Task directions – Your copy of the lines below must match them exactly and contain no images.

Given information –
....

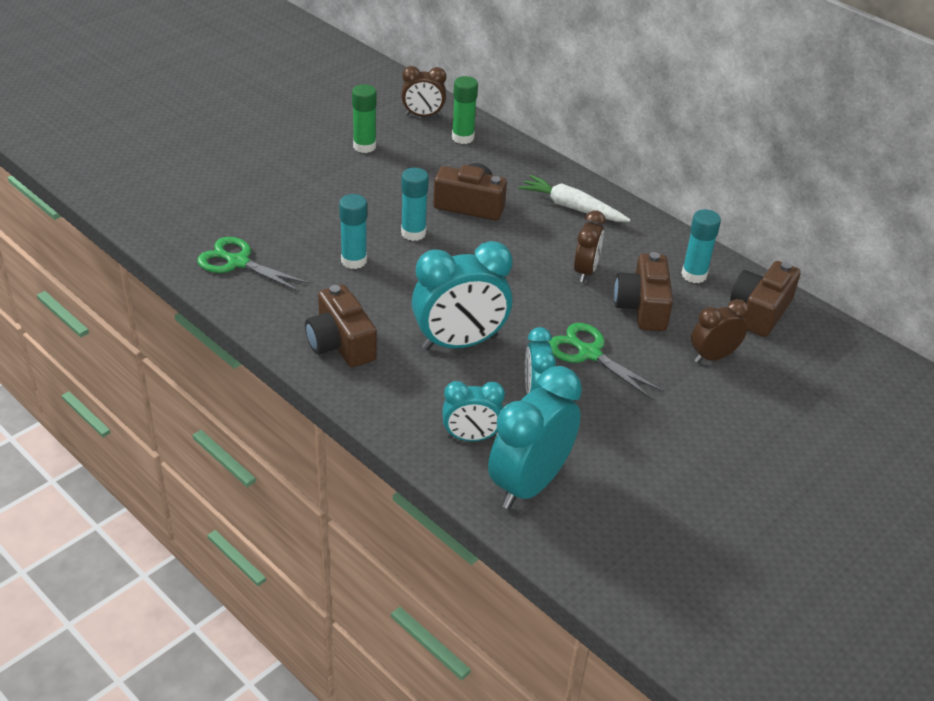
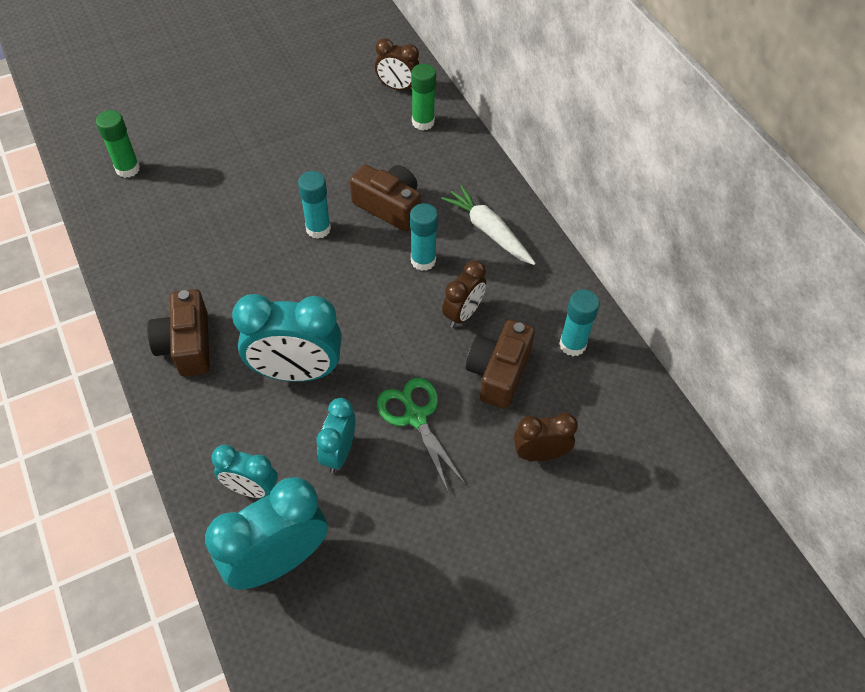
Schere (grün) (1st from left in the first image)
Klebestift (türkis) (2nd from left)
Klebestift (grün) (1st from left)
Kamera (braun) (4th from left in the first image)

....

Output of the exercise –
Schere (grün) (1st from left in the first image)
Klebestift (türkis) (2nd from left)
Klebestift (grün) (1st from left)
Kamera (braun) (4th from left in the first image)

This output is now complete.